§ AIM OF THE TASK:
The reply should be one number: how many lines of the data below contain "none".

(Beginning of DATA UNDER STUDY)

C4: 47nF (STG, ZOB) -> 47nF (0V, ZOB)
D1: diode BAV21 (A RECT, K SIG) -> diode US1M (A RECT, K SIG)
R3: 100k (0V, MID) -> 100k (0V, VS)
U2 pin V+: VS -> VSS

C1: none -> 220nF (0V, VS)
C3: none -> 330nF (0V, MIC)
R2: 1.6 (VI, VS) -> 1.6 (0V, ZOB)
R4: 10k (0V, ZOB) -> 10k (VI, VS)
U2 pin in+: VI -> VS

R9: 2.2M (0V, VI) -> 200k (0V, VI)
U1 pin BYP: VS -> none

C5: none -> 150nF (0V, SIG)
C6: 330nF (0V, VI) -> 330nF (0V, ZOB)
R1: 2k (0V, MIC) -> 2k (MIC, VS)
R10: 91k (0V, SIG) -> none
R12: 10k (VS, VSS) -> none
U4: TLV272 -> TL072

(End of DATA UNDER STUDY)

§ SOLUTION BELOW:
6